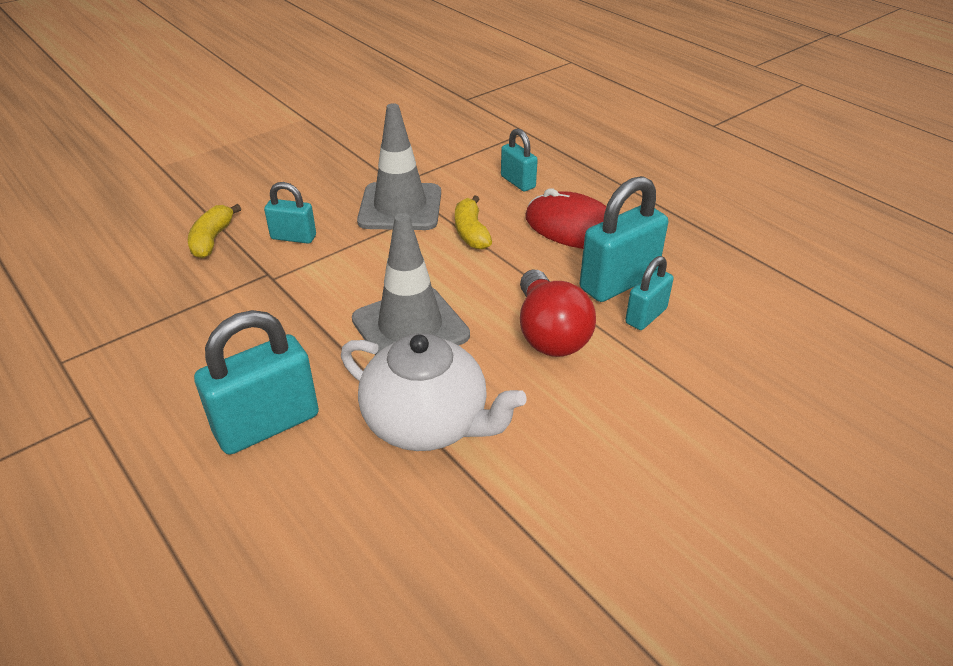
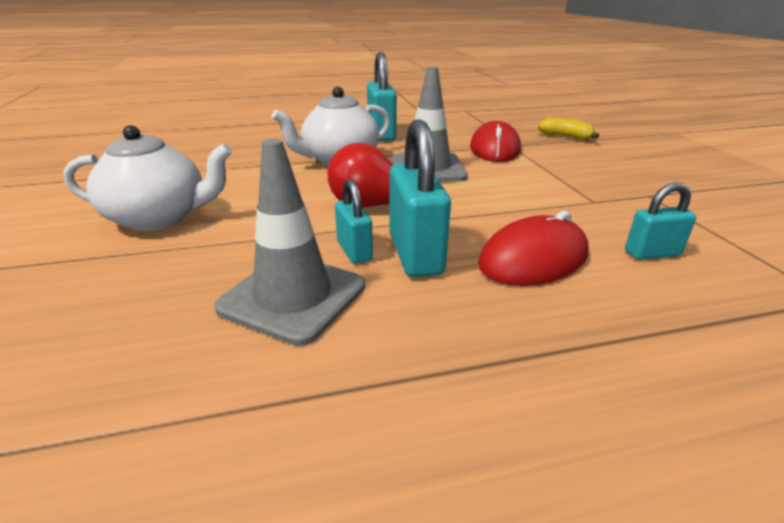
camera: 115 degrees right, 10 degrees down
turquoise padlock [264,182,316,244] -> none
grey traffic cone [357,103,441,230] -> grey traffic cone moved to [214,139,365,346]
yellow banana [455,195,492,250] -> none
none -> white teapot [63,125,233,231]
none -> red mouse [470,121,521,162]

Prompt: Match on "none": copy every line in the records that has it.

Problem solution:
turquoise padlock [264,182,316,244] -> none
yellow banana [455,195,492,250] -> none
none -> white teapot [63,125,233,231]
none -> red mouse [470,121,521,162]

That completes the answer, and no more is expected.